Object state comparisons

# # # # # # #

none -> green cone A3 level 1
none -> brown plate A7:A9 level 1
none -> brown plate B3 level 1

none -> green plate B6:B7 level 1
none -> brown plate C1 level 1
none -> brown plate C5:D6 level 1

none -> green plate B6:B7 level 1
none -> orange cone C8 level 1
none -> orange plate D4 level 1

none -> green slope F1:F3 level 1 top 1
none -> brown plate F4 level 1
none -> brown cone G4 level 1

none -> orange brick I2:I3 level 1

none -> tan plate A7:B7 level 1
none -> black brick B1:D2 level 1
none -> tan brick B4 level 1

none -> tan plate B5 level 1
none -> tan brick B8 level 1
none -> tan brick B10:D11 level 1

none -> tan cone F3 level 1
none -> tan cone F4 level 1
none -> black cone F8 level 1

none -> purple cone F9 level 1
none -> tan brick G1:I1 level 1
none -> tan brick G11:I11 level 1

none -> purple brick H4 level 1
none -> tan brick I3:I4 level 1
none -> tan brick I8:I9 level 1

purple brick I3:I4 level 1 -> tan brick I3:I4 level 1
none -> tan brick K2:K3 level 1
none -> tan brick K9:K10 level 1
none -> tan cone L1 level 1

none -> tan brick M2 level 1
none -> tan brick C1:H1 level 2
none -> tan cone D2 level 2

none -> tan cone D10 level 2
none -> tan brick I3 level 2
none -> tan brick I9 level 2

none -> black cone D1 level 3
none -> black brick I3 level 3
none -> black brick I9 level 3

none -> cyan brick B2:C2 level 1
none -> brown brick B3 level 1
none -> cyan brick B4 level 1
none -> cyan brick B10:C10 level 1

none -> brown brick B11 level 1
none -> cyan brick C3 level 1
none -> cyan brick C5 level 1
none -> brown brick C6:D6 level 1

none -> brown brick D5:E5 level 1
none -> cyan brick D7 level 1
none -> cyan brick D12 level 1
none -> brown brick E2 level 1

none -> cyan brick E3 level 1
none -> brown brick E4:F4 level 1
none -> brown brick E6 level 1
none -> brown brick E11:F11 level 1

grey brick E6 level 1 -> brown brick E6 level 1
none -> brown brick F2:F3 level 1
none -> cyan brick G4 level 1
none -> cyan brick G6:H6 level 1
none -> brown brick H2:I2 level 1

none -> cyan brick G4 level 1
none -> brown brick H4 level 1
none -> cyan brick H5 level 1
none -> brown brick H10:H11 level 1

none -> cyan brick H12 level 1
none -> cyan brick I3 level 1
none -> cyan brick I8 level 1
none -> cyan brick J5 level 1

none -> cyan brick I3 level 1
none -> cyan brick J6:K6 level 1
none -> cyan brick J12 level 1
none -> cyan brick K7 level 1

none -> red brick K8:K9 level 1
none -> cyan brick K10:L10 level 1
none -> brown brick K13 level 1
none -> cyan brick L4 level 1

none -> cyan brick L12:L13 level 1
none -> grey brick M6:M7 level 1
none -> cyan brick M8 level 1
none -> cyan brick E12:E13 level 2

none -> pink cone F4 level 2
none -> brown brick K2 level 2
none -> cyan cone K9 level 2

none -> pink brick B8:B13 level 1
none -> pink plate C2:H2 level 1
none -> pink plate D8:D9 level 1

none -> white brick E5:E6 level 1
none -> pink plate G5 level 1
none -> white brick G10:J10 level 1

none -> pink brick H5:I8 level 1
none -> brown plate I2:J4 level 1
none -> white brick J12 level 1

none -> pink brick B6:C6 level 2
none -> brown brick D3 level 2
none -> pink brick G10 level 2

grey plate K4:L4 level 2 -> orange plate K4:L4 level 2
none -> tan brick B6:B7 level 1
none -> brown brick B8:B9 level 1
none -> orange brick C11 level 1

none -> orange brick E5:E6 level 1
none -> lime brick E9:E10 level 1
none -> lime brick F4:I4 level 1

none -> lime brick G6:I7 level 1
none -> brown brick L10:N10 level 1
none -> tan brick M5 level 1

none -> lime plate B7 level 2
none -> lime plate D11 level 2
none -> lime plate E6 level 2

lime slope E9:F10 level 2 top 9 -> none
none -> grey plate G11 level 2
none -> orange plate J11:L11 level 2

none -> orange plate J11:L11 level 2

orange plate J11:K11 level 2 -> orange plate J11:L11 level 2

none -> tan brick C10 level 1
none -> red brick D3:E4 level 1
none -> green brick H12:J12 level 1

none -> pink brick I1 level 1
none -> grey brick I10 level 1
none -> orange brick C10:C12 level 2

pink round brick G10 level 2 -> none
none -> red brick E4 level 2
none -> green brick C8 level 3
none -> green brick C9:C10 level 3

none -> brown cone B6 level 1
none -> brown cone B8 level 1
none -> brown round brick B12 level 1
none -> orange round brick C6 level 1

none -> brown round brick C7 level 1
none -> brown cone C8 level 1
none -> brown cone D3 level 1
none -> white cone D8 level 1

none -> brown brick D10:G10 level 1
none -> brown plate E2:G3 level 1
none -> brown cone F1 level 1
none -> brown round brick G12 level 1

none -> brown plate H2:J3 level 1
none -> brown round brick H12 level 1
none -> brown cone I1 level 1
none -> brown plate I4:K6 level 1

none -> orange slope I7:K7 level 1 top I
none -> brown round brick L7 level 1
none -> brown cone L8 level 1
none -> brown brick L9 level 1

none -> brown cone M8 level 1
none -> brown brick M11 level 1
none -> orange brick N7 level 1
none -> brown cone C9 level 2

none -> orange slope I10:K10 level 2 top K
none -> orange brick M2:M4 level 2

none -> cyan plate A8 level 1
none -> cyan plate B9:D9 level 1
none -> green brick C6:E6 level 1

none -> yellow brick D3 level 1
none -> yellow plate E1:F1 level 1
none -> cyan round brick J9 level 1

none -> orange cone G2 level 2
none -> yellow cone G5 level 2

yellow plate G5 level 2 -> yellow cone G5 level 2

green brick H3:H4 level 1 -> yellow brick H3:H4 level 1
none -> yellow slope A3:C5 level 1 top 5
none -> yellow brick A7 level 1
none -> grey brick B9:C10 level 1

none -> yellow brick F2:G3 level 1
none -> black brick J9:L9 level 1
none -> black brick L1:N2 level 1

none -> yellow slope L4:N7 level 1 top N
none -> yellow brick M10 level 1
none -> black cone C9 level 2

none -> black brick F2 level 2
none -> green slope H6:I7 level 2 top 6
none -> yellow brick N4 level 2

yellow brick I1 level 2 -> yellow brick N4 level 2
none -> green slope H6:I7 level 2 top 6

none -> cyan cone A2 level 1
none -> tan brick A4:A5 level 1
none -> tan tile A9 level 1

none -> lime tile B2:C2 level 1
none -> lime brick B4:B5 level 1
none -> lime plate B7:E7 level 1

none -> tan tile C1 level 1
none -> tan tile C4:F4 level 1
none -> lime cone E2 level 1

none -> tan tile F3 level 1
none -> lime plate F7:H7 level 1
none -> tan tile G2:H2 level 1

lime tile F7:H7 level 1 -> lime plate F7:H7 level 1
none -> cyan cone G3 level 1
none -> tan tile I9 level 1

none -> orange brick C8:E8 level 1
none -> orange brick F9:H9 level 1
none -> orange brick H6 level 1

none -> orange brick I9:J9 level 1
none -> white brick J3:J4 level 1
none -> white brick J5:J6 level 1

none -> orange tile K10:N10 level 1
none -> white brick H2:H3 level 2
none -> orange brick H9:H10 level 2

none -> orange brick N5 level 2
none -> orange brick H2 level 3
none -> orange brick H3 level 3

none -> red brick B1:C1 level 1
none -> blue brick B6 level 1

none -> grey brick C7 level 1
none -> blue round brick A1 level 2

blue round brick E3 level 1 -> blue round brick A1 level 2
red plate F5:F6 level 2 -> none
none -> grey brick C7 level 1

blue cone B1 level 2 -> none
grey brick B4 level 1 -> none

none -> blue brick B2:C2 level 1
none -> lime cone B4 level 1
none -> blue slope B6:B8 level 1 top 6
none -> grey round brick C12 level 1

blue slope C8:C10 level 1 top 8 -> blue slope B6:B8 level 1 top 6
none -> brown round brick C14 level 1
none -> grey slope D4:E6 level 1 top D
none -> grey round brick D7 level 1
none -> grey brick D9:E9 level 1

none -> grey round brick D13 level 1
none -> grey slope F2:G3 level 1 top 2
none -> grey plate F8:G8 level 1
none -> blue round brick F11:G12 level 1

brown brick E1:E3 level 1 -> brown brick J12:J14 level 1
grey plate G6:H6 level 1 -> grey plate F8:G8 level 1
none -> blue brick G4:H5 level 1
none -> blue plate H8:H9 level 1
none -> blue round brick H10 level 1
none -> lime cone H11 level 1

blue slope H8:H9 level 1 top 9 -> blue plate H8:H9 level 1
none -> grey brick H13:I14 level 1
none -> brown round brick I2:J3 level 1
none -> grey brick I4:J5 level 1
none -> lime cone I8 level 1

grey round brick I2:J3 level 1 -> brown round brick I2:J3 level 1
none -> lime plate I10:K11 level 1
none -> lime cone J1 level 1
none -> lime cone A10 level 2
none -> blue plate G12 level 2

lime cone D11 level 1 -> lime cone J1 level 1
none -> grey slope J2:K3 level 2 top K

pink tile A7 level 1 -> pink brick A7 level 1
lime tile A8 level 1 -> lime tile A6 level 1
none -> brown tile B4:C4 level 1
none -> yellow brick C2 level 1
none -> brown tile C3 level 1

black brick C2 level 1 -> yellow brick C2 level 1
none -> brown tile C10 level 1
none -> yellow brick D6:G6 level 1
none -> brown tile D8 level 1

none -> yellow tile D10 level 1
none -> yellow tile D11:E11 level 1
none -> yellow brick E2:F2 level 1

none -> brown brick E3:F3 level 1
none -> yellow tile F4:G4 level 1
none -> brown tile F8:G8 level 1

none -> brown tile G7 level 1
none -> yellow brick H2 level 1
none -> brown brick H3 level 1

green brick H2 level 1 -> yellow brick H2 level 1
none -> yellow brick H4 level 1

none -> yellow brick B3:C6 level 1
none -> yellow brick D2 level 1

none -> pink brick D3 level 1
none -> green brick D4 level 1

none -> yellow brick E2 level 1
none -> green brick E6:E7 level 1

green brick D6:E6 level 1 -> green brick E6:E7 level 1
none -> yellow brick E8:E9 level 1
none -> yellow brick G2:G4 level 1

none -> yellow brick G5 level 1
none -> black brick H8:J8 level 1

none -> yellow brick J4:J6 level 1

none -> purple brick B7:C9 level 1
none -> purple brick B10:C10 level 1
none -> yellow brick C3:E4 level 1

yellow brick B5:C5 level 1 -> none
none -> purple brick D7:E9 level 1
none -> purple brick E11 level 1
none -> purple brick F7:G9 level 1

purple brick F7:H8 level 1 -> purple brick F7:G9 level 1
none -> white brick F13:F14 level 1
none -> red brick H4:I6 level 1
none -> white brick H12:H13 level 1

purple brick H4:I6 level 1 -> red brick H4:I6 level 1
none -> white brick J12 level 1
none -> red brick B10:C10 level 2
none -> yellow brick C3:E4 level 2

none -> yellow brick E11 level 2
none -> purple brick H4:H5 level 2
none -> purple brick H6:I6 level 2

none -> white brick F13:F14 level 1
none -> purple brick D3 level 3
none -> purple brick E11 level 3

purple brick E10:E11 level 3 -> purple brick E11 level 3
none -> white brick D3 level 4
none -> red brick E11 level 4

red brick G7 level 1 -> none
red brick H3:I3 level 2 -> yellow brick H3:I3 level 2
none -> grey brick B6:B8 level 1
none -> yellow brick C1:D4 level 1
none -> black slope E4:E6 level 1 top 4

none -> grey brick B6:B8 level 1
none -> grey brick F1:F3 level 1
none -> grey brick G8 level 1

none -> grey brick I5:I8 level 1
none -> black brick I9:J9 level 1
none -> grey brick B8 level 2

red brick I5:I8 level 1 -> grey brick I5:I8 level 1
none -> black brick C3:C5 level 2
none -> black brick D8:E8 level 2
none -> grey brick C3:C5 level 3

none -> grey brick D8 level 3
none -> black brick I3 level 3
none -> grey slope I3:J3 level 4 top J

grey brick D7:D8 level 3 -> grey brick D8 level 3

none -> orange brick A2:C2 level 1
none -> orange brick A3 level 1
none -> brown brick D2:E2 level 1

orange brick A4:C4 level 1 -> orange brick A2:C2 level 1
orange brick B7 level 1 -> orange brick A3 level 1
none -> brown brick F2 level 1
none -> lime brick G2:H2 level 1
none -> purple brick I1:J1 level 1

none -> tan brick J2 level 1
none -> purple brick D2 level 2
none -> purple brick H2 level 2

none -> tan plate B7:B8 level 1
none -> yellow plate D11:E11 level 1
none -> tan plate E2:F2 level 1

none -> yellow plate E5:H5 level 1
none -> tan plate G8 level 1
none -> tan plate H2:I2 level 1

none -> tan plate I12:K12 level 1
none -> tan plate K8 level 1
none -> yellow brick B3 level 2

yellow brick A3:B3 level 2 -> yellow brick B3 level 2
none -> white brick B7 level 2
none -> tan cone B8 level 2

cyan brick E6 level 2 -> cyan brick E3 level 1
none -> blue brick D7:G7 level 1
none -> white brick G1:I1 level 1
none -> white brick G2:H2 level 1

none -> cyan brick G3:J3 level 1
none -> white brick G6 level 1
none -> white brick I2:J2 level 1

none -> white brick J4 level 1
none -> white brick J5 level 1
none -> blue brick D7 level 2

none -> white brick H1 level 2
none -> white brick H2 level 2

# # # # # # #

▸ WHAT NEEDS TO BE DONE
In your answer, include only the lines above starting at the line that holds "none -> tan brick I9 level 2" and ending at the line that holds "none -> pink brick H5:I8 level 1", copied exactly.

▸ YOUR SOLUTION
none -> tan brick I9 level 2

none -> black cone D1 level 3
none -> black brick I3 level 3
none -> black brick I9 level 3

none -> cyan brick B2:C2 level 1
none -> brown brick B3 level 1
none -> cyan brick B4 level 1
none -> cyan brick B10:C10 level 1

none -> brown brick B11 level 1
none -> cyan brick C3 level 1
none -> cyan brick C5 level 1
none -> brown brick C6:D6 level 1

none -> brown brick D5:E5 level 1
none -> cyan brick D7 level 1
none -> cyan brick D12 level 1
none -> brown brick E2 level 1

none -> cyan brick E3 level 1
none -> brown brick E4:F4 level 1
none -> brown brick E6 level 1
none -> brown brick E11:F11 level 1

grey brick E6 level 1 -> brown brick E6 level 1
none -> brown brick F2:F3 level 1
none -> cyan brick G4 level 1
none -> cyan brick G6:H6 level 1
none -> brown brick H2:I2 level 1

none -> cyan brick G4 level 1
none -> brown brick H4 level 1
none -> cyan brick H5 level 1
none -> brown brick H10:H11 level 1

none -> cyan brick H12 level 1
none -> cyan brick I3 level 1
none -> cyan brick I8 level 1
none -> cyan brick J5 level 1

none -> cyan brick I3 level 1
none -> cyan brick J6:K6 level 1
none -> cyan brick J12 level 1
none -> cyan brick K7 level 1

none -> red brick K8:K9 level 1
none -> cyan brick K10:L10 level 1
none -> brown brick K13 level 1
none -> cyan brick L4 level 1

none -> cyan brick L12:L13 level 1
none -> grey brick M6:M7 level 1
none -> cyan brick M8 level 1
none -> cyan brick E12:E13 level 2

none -> pink cone F4 level 2
none -> brown brick K2 level 2
none -> cyan cone K9 level 2

none -> pink brick B8:B13 level 1
none -> pink plate C2:H2 level 1
none -> pink plate D8:D9 level 1

none -> white brick E5:E6 level 1
none -> pink plate G5 level 1
none -> white brick G10:J10 level 1

none -> pink brick H5:I8 level 1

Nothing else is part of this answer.